Each record below is to be copied word for word, with pictures removed.
:: Dataset excerpts ::
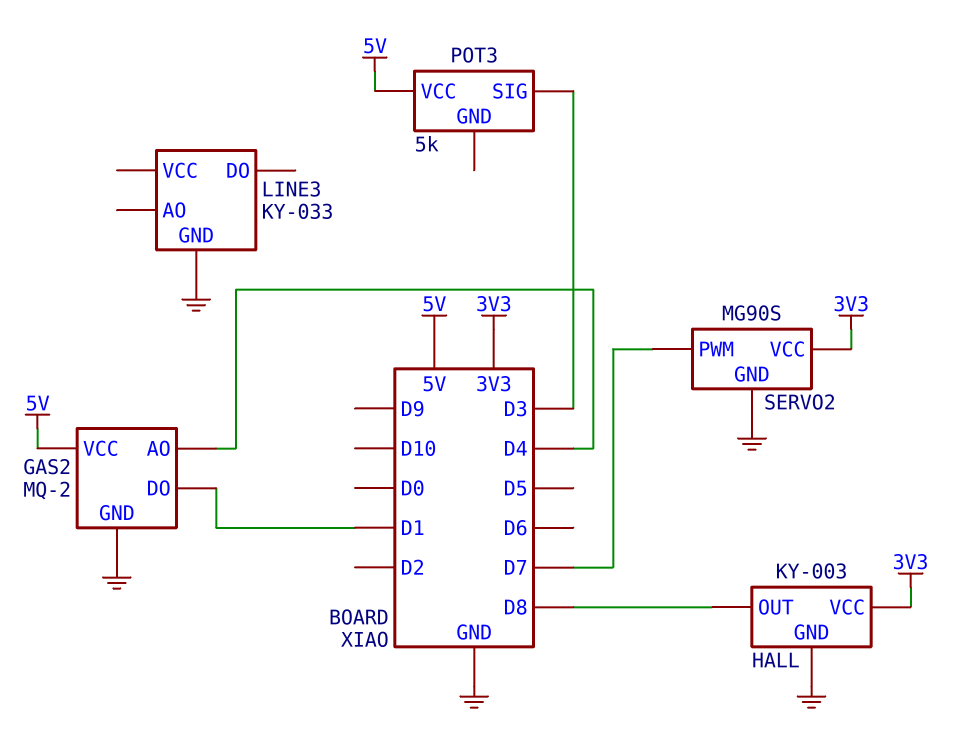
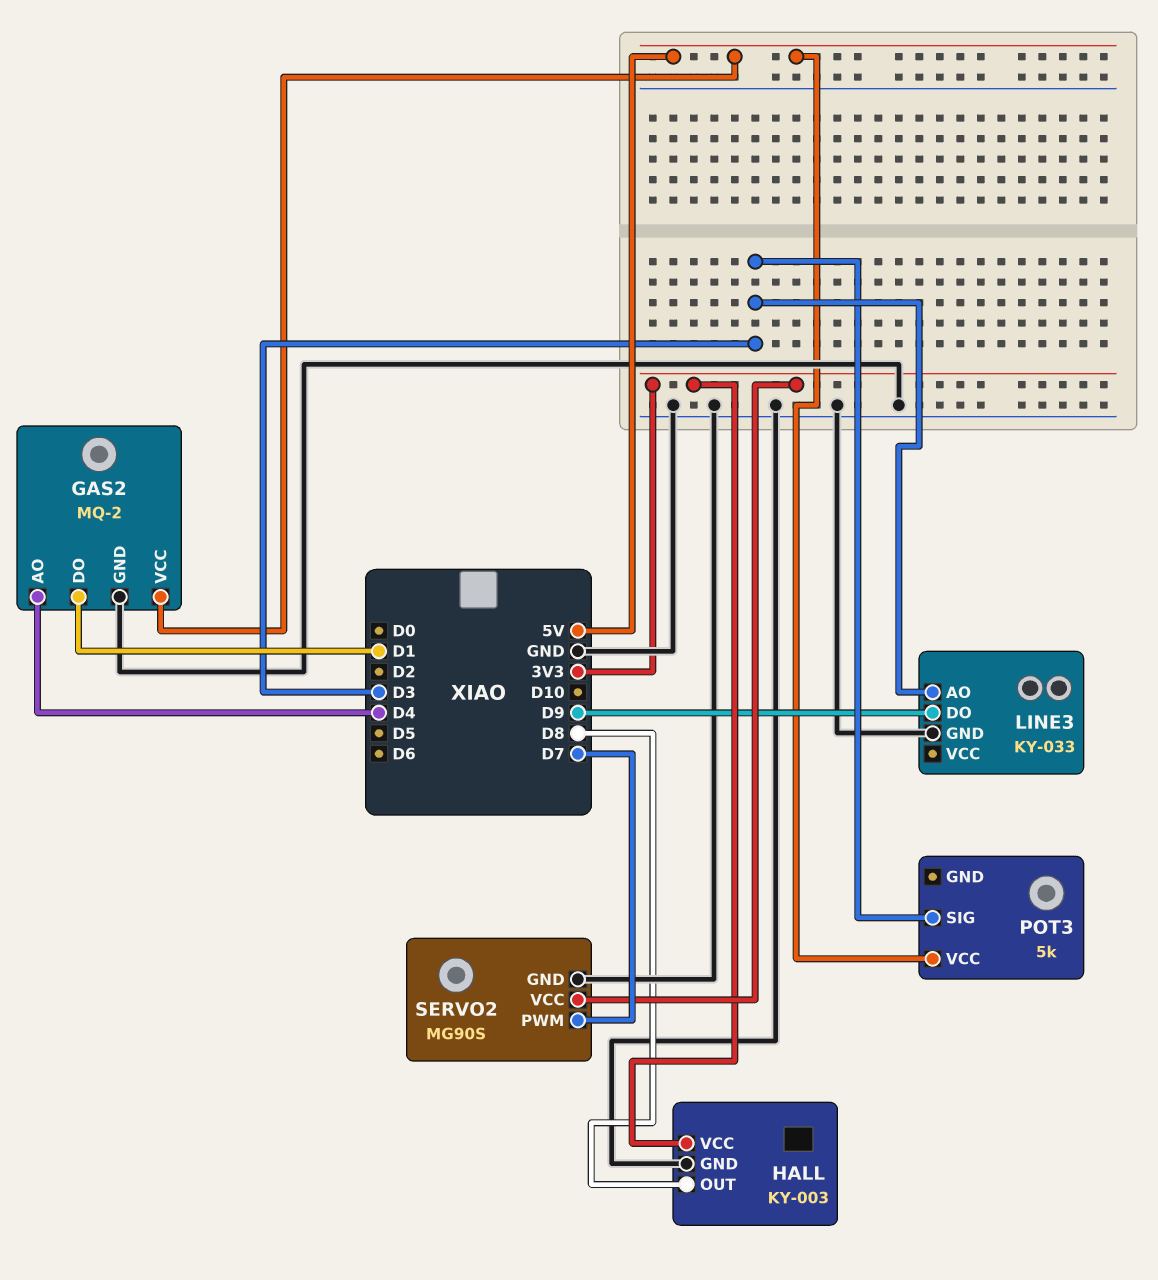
LINE3 pin AO: none -> D3
LINE3 pin DO: none -> D9

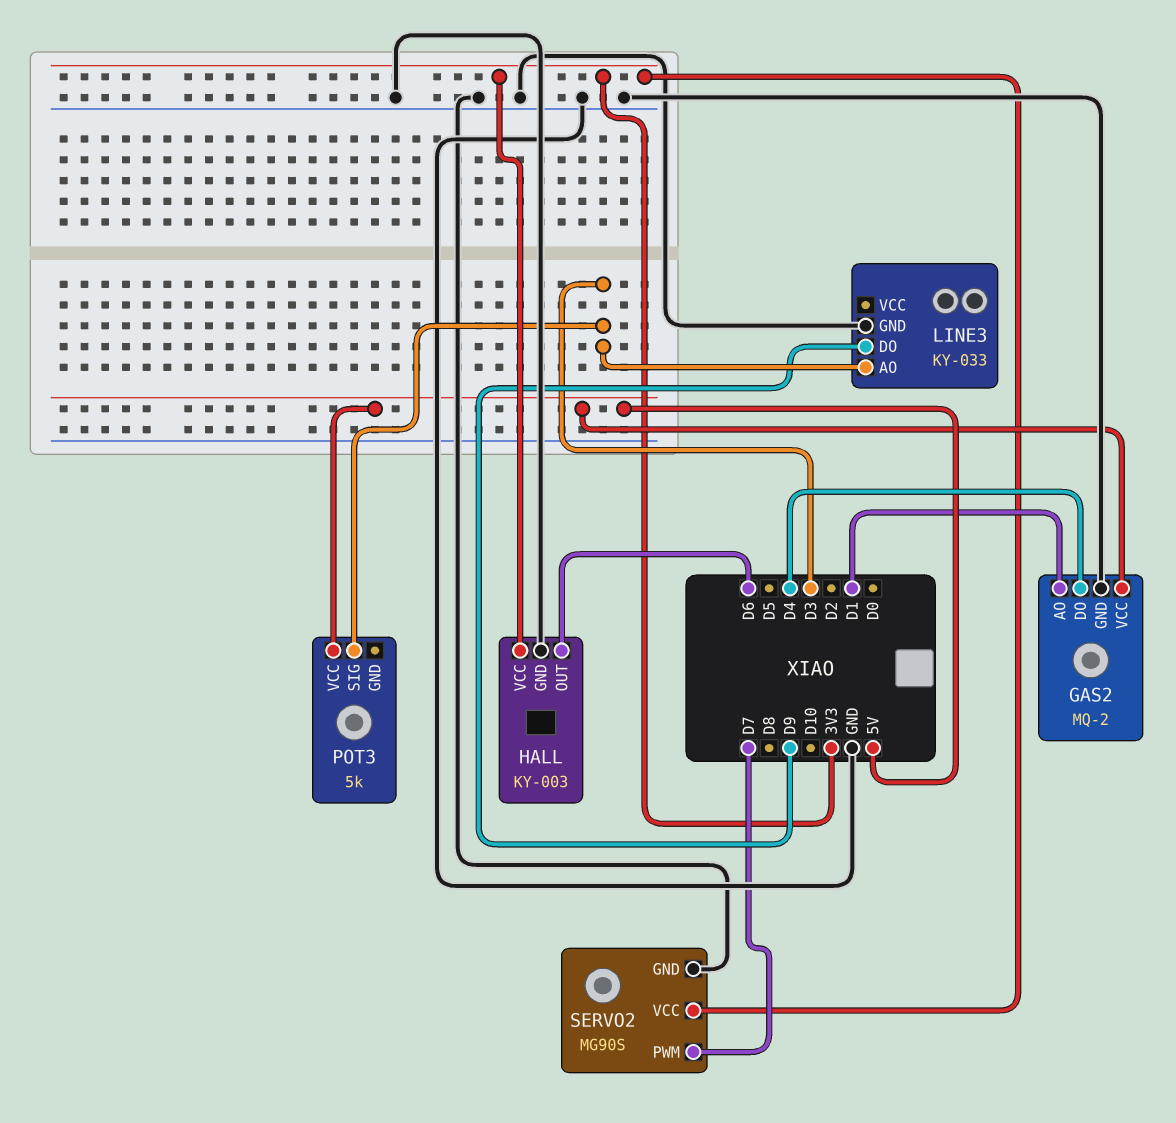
GAS2 pin AO: D4 -> D1
GAS2 pin DO: D1 -> D4
HALL pin OUT: D8 -> D6

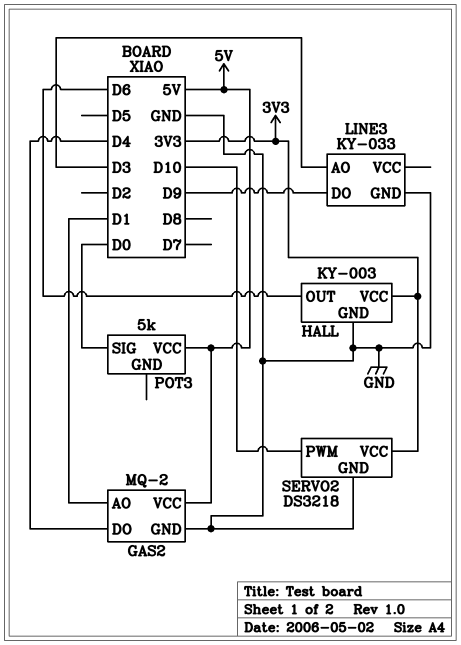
POT3 pin SIG: D3 -> D0
SERVO2: MG90S -> DS3218
SERVO2 pin PWM: D7 -> D10

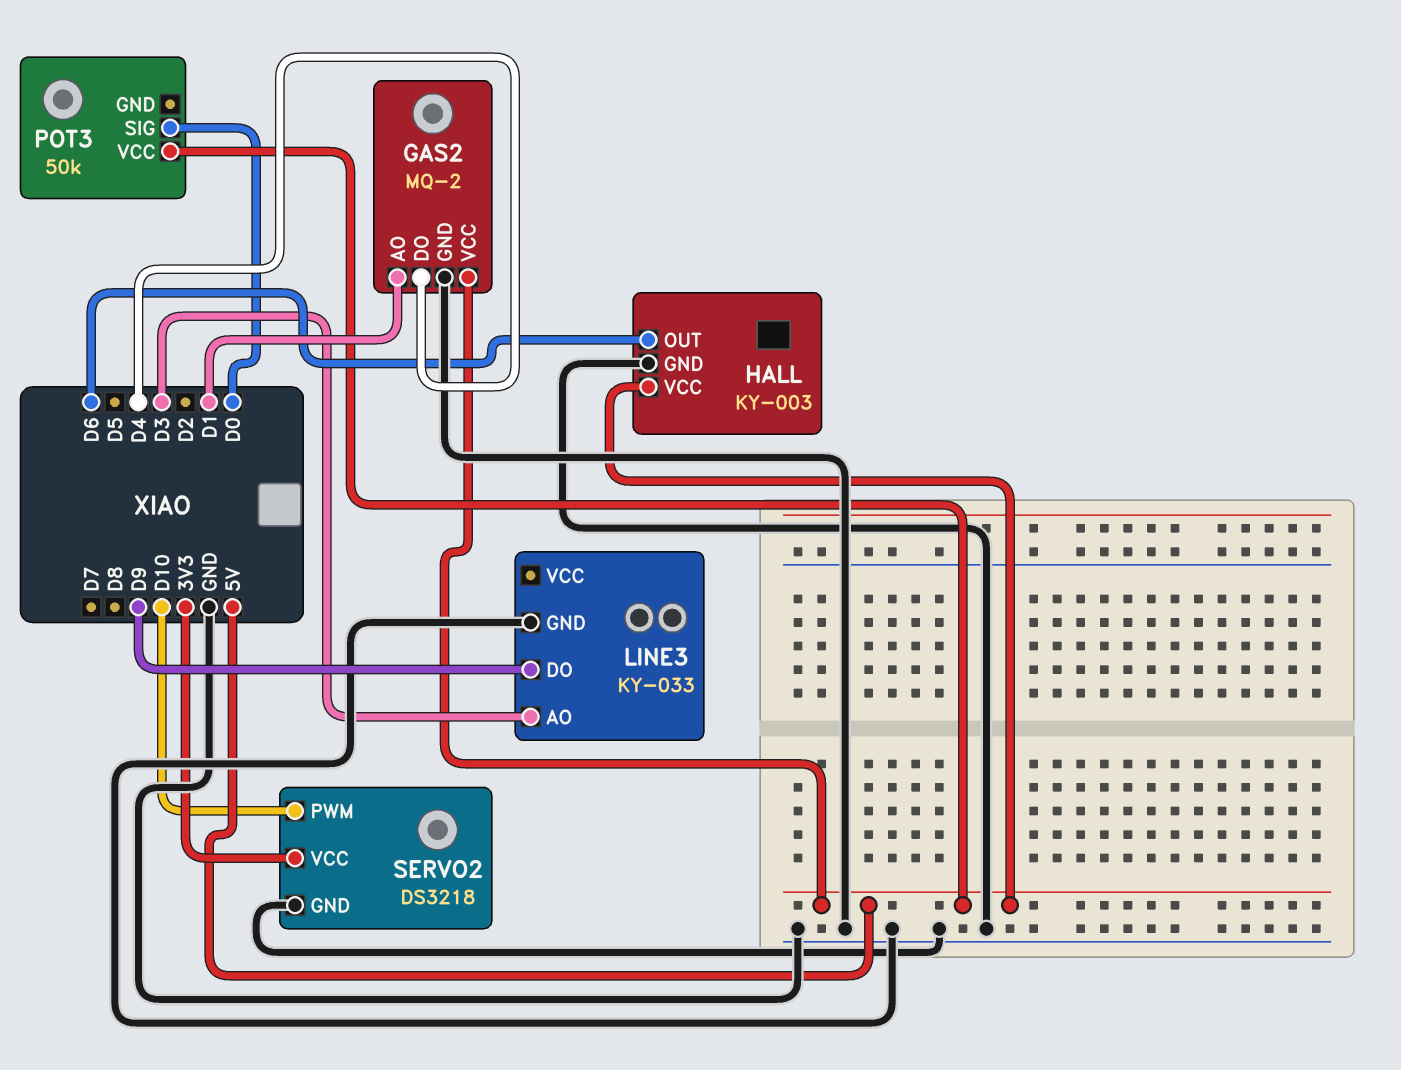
HALL pin VCC: 3V3 -> 5V
POT3: 5k -> 50k

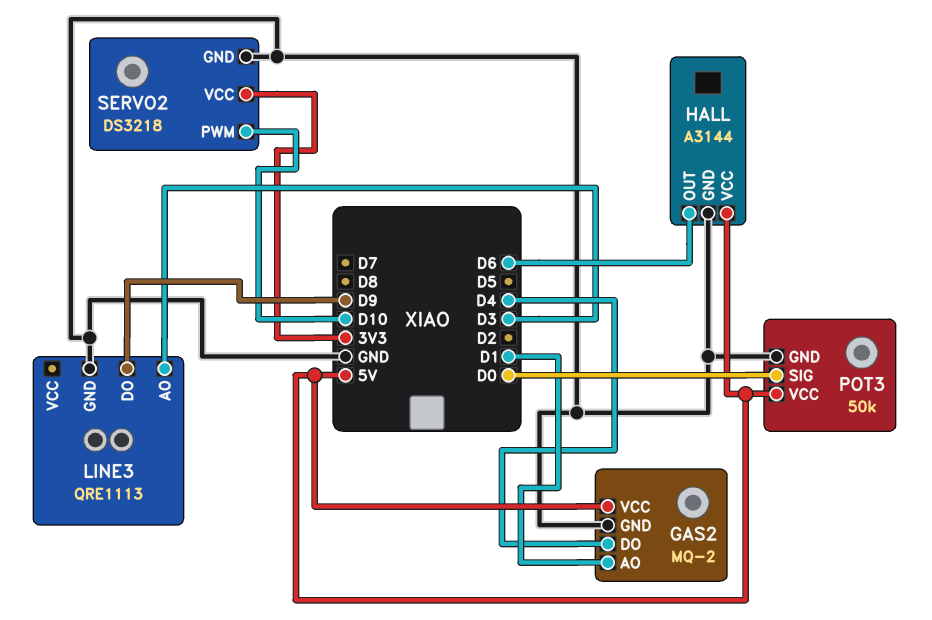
HALL: KY-003 -> A3144
LINE3: KY-033 -> QRE1113
POT3 pin GND: none -> GND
:::
▶ **Answer space**:
LINE3 pin AO: none -> D3
LINE3 pin DO: none -> D9

GAS2 pin AO: D4 -> D1
GAS2 pin DO: D1 -> D4
HALL pin OUT: D8 -> D6

POT3 pin SIG: D3 -> D0
SERVO2: MG90S -> DS3218
SERVO2 pin PWM: D7 -> D10

HALL pin VCC: 3V3 -> 5V
POT3: 5k -> 50k

HALL: KY-003 -> A3144
LINE3: KY-033 -> QRE1113
POT3 pin GND: none -> GND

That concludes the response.